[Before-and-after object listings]
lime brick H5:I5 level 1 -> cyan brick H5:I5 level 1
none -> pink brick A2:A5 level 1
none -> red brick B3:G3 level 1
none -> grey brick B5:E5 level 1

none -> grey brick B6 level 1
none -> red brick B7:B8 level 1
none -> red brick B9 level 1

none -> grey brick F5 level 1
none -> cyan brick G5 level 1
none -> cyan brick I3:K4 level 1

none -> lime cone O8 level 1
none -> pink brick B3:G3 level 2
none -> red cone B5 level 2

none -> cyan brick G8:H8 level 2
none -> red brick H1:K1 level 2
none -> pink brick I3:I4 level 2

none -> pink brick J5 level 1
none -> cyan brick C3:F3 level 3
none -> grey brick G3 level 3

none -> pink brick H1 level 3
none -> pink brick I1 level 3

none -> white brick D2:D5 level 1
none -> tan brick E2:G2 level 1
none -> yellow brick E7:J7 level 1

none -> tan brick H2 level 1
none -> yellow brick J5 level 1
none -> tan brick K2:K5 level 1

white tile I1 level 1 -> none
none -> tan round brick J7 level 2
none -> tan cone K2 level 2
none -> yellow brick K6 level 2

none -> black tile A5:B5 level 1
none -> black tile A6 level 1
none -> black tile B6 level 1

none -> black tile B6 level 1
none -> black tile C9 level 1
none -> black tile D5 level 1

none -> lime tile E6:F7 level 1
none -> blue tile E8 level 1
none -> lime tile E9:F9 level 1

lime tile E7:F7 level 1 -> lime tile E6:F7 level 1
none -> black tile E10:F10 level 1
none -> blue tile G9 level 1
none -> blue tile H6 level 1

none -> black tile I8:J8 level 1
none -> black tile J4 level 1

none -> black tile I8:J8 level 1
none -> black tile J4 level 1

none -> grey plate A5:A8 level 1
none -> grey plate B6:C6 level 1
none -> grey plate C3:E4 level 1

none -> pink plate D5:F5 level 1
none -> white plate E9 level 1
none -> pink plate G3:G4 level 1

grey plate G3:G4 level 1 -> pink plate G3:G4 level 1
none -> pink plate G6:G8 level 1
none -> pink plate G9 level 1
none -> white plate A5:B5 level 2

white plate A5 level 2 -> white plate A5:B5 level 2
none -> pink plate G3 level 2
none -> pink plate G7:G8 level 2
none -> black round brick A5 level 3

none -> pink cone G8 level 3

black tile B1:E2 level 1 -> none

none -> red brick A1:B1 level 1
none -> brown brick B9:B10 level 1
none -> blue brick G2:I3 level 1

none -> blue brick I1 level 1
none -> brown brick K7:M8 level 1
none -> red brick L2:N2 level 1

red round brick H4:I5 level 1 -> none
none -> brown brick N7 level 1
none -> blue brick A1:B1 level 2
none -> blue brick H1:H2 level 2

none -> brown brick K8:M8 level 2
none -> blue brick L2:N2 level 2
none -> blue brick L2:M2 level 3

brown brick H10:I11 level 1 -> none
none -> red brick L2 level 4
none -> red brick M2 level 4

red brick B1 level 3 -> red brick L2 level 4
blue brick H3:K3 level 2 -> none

- _Exercise goal_
A single number is the expected answer: how many lines of the records above contain the word "grey".

- _Solution below_
8